- Problem to solve: From the listing below, copy out every line where the word "none" appears.

- Material provided:

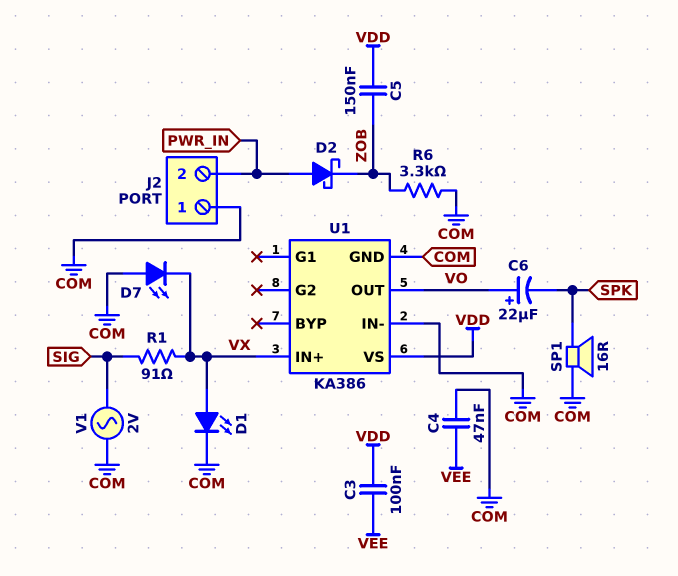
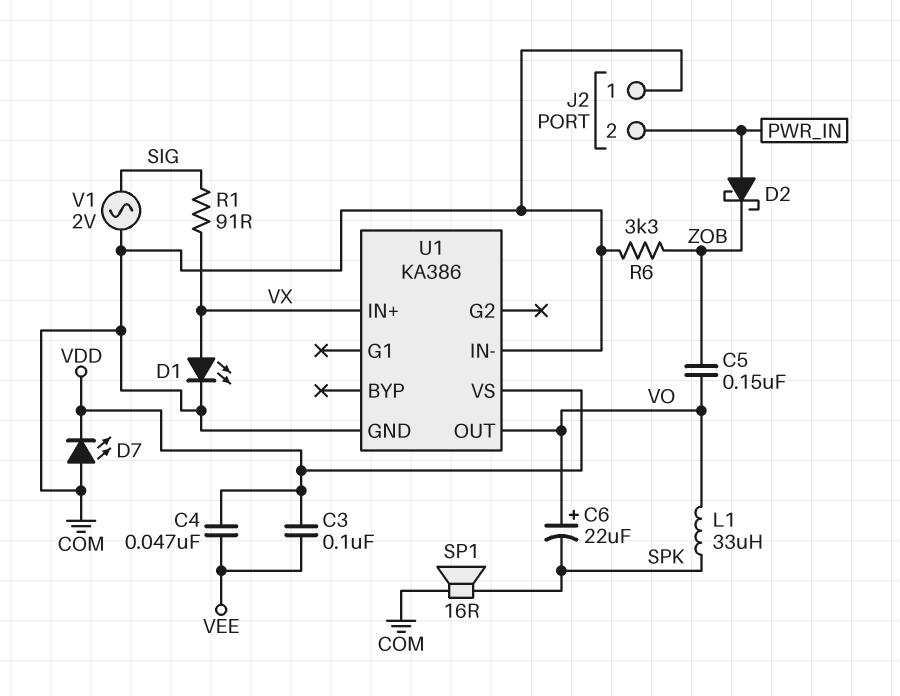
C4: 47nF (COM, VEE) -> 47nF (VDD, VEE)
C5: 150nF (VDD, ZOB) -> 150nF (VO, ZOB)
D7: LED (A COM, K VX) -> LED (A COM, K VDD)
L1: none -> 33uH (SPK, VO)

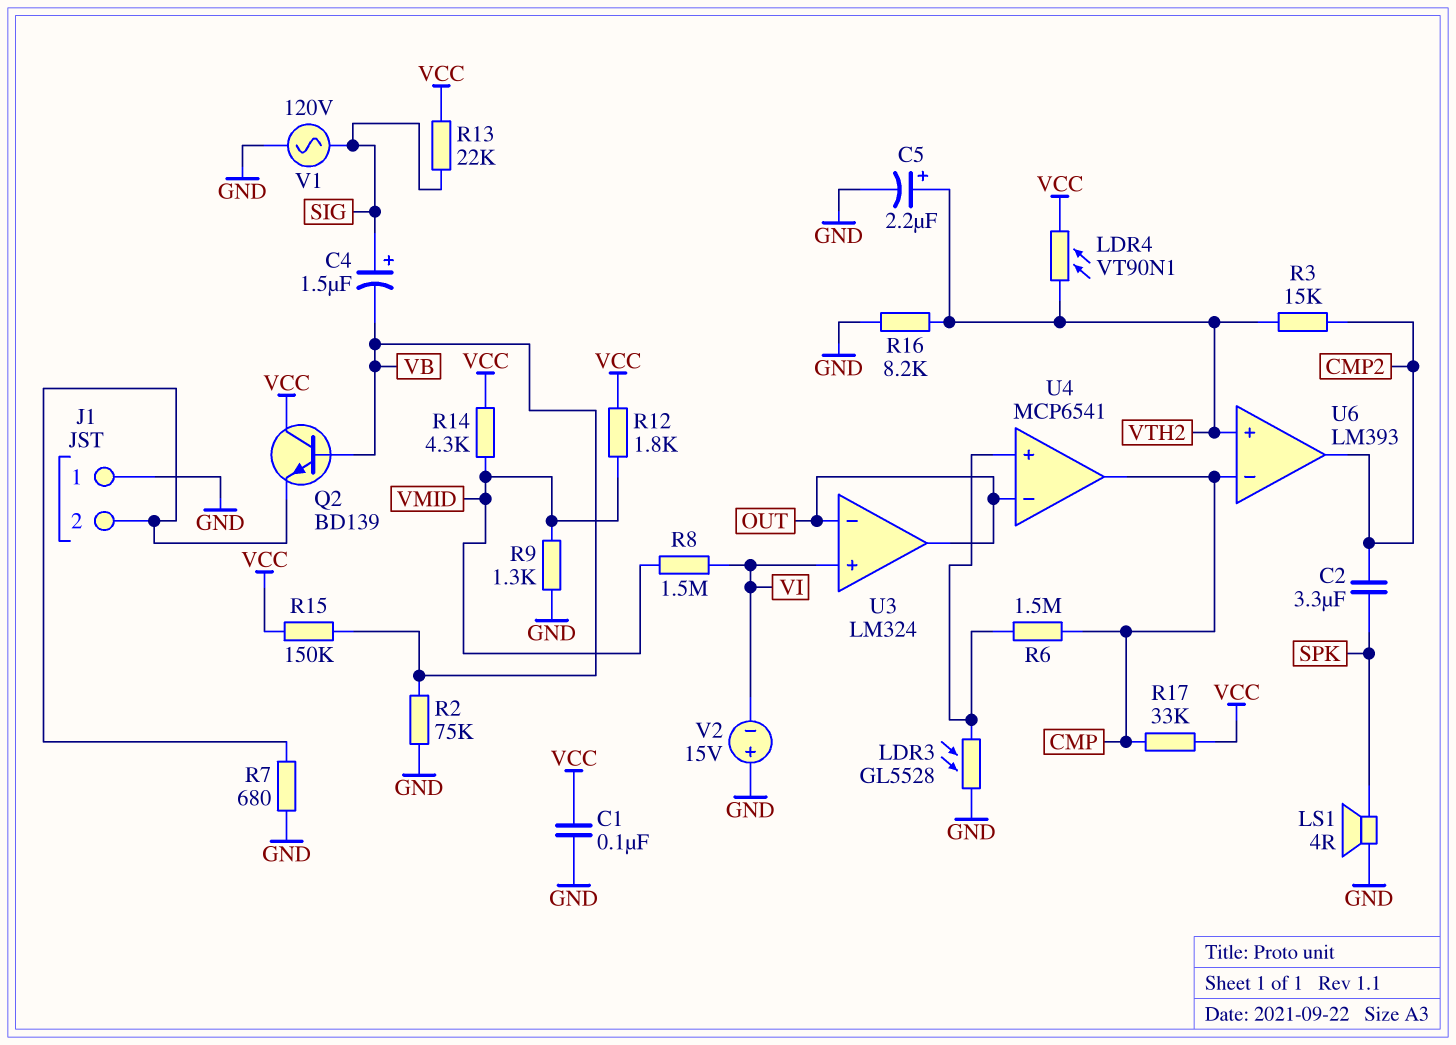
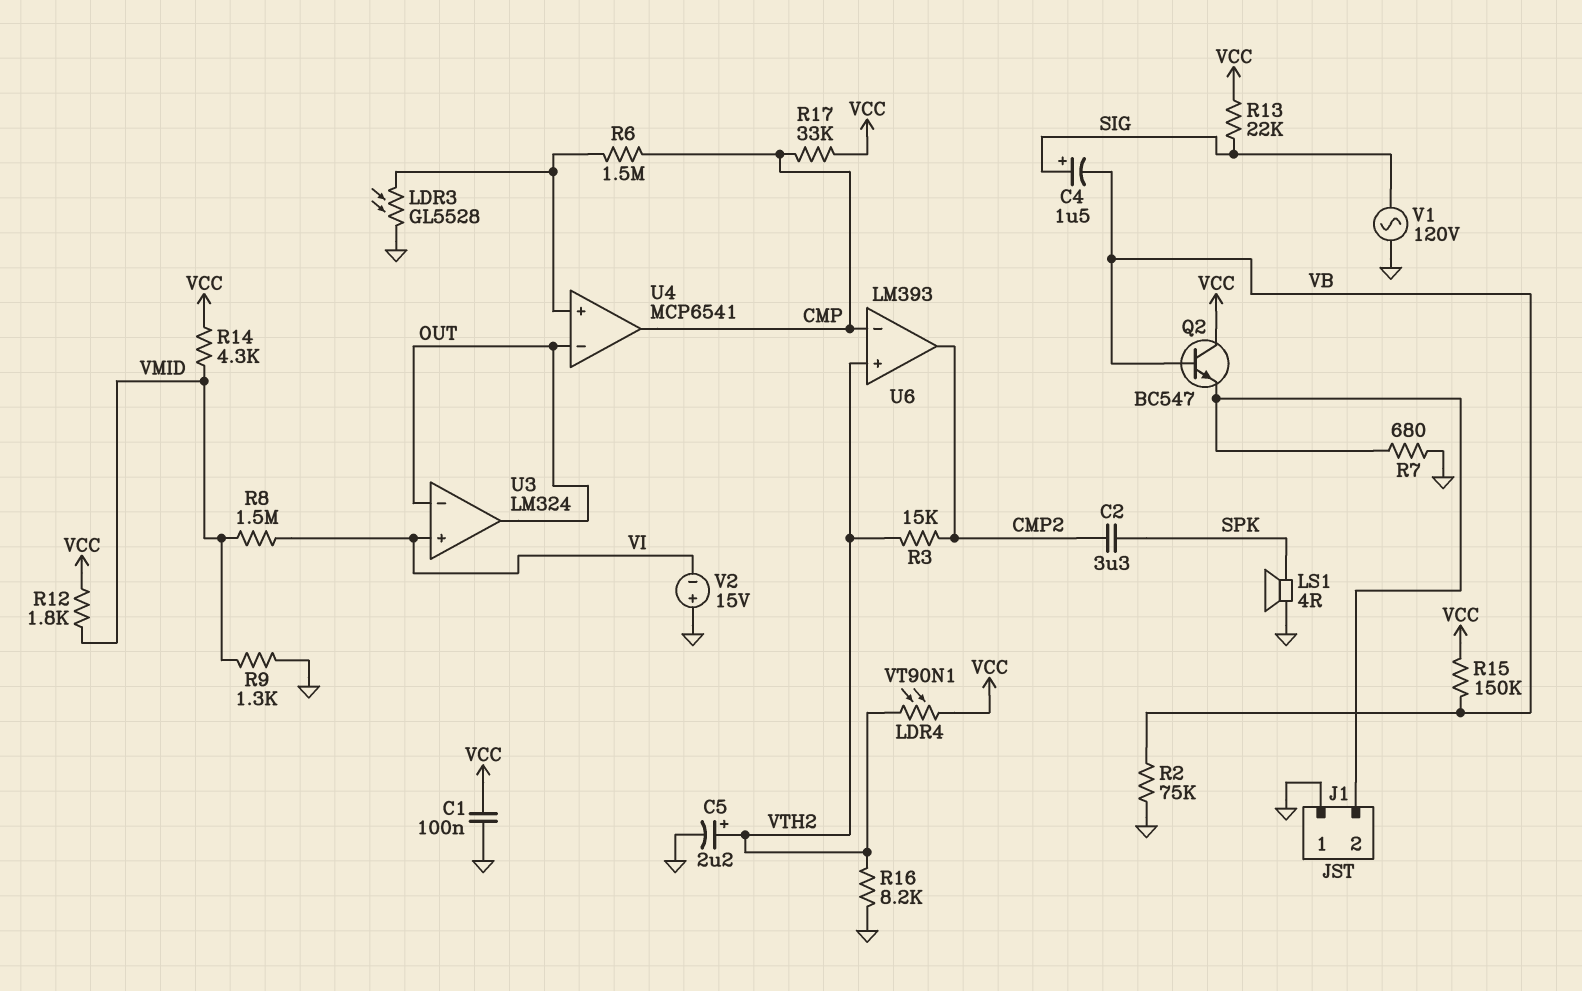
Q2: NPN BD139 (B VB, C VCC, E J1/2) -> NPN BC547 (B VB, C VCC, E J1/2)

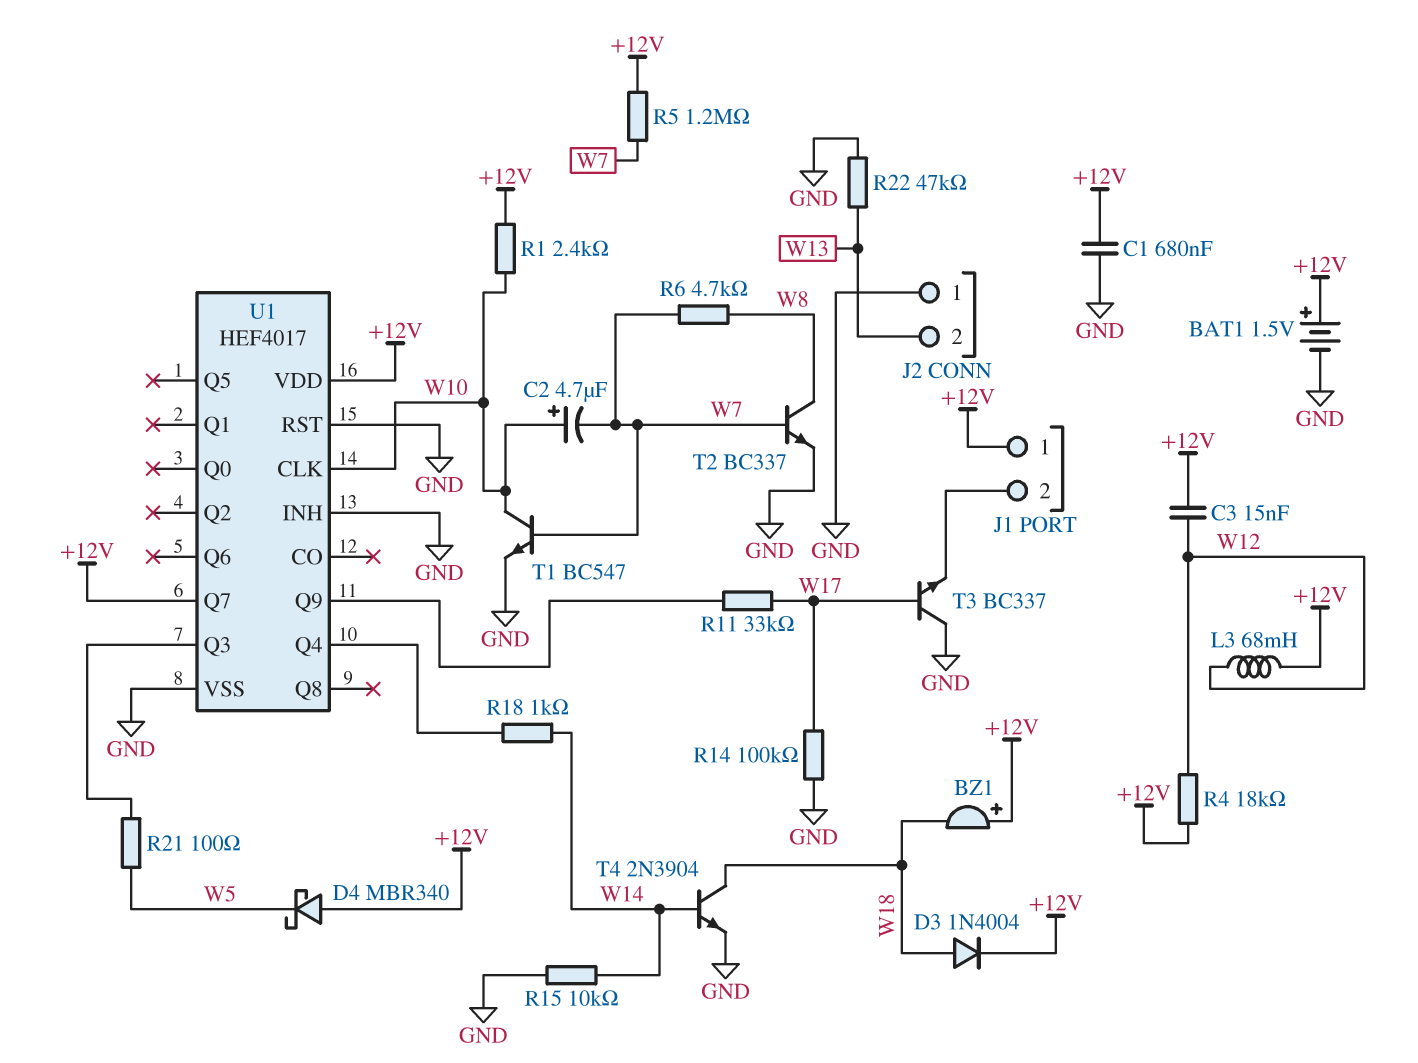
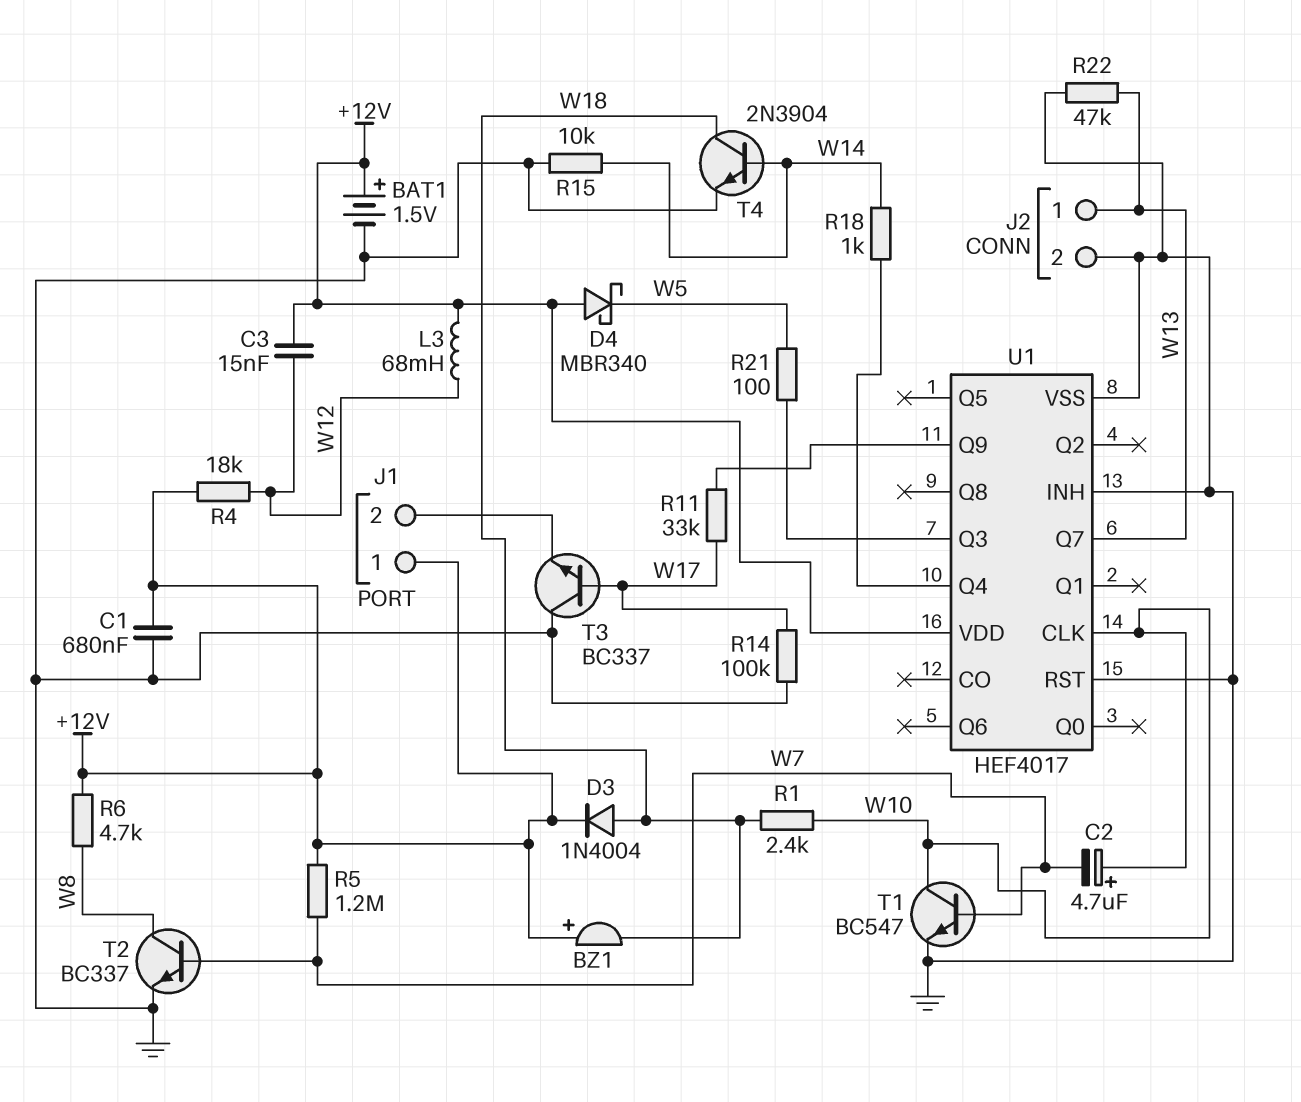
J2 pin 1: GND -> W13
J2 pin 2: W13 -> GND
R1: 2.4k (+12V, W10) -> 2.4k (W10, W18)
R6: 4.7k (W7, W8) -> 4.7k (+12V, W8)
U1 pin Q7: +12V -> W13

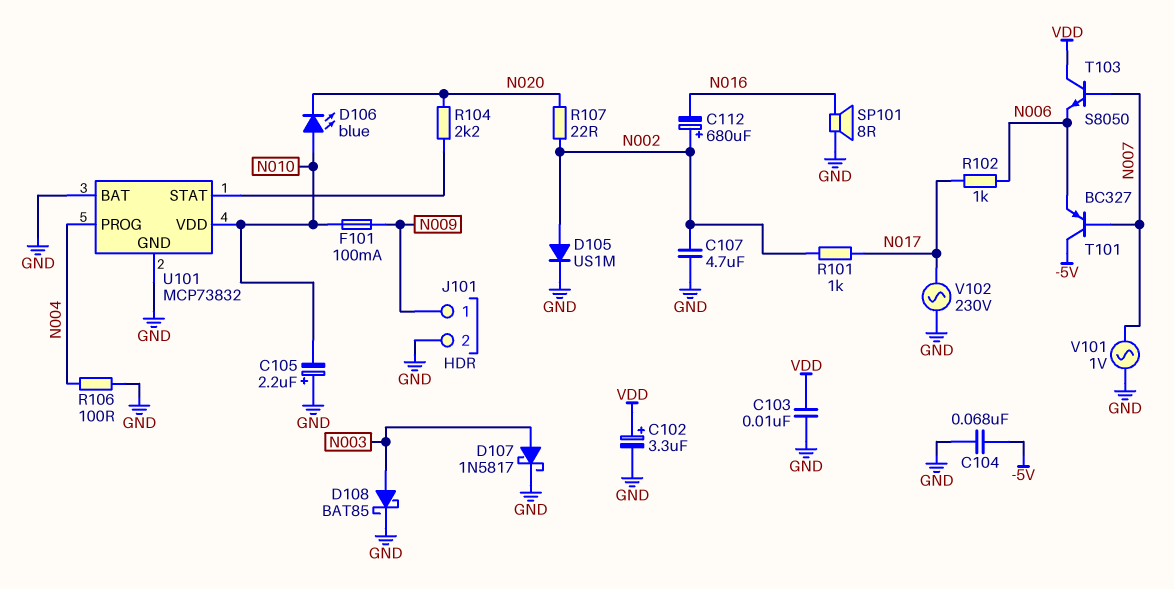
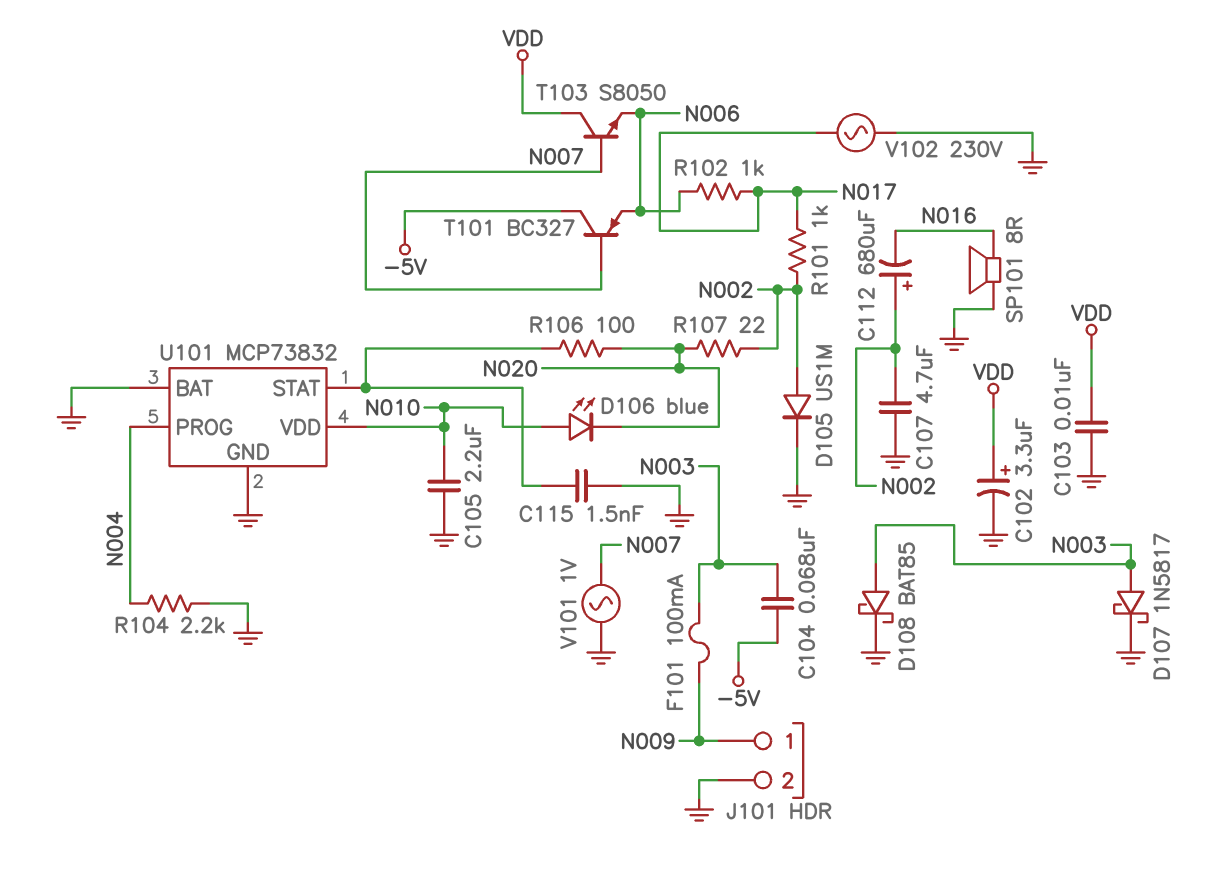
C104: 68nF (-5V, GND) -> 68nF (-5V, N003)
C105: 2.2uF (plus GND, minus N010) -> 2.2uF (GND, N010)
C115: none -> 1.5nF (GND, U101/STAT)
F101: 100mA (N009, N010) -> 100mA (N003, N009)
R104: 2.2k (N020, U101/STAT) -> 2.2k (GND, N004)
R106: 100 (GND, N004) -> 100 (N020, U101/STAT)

- Solution to the exercise:
L1: none -> 33uH (SPK, VO)
C115: none -> 1.5nF (GND, U101/STAT)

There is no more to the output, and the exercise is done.